SOURCE DATA:

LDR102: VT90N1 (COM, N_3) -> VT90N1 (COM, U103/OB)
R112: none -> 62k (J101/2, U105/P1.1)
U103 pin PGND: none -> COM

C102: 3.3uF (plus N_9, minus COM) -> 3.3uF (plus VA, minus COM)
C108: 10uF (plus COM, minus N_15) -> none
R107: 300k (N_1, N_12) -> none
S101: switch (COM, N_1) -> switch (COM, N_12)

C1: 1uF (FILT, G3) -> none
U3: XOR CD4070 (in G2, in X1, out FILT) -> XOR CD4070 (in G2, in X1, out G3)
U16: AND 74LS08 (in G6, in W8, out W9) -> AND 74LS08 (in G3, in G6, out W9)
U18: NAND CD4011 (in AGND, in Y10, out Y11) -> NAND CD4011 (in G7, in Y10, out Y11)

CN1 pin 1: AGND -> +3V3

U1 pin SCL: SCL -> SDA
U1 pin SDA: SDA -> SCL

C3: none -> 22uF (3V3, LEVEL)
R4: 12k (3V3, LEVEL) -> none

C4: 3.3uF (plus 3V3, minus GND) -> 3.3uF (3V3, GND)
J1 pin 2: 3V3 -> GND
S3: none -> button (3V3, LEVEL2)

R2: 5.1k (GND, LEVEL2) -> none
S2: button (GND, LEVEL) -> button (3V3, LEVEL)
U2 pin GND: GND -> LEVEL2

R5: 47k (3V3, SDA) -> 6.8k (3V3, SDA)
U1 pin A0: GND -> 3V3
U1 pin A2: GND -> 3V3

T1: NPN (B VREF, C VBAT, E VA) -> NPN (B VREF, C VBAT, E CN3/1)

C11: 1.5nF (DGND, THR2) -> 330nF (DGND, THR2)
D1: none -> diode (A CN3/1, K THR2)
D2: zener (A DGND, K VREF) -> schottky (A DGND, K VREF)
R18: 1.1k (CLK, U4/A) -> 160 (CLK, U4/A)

TASK: Reproduce the line containing "R2: 5.1k (GND, LEVEL2) -> none" and every line after it. Stop at the last line of the records, and add nothing.

SOLUTION TO THIS PROBLEM:
R2: 5.1k (GND, LEVEL2) -> none
S2: button (GND, LEVEL) -> button (3V3, LEVEL)
U2 pin GND: GND -> LEVEL2

R5: 47k (3V3, SDA) -> 6.8k (3V3, SDA)
U1 pin A0: GND -> 3V3
U1 pin A2: GND -> 3V3

T1: NPN (B VREF, C VBAT, E VA) -> NPN (B VREF, C VBAT, E CN3/1)

C11: 1.5nF (DGND, THR2) -> 330nF (DGND, THR2)
D1: none -> diode (A CN3/1, K THR2)
D2: zener (A DGND, K VREF) -> schottky (A DGND, K VREF)
R18: 1.1k (CLK, U4/A) -> 160 (CLK, U4/A)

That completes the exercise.